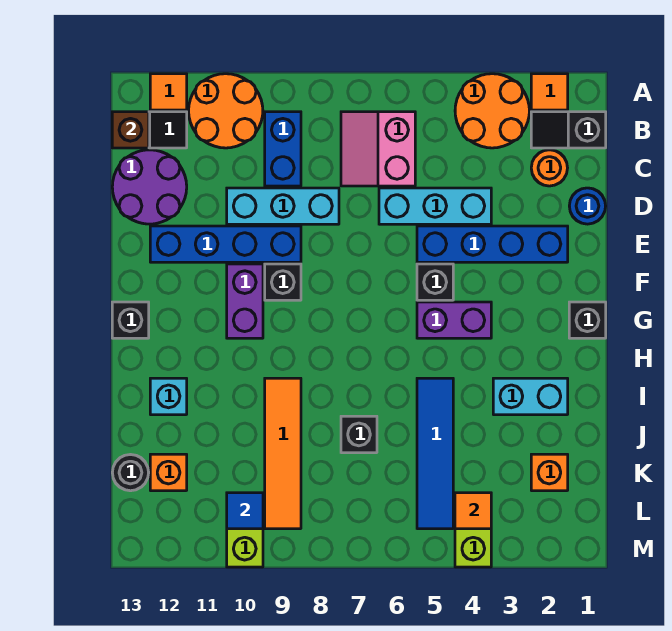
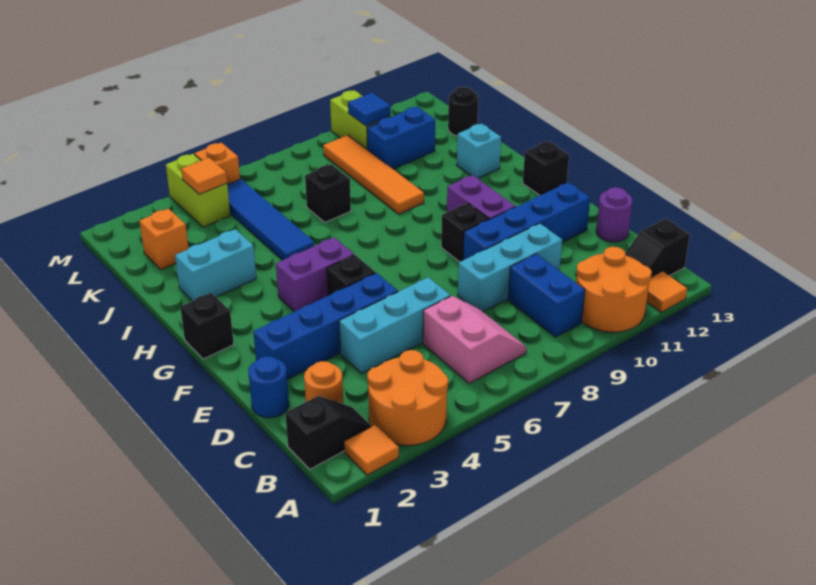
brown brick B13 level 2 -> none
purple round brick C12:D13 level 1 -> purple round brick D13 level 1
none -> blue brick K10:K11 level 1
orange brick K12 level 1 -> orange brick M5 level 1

» **PROBLEM DETAILS**:
Copy the material above exactly and drop the pictures.

» **SOLUTION FOR THIS EXERCISE**:
brown brick B13 level 2 -> none
purple round brick C12:D13 level 1 -> purple round brick D13 level 1
none -> blue brick K10:K11 level 1
orange brick K12 level 1 -> orange brick M5 level 1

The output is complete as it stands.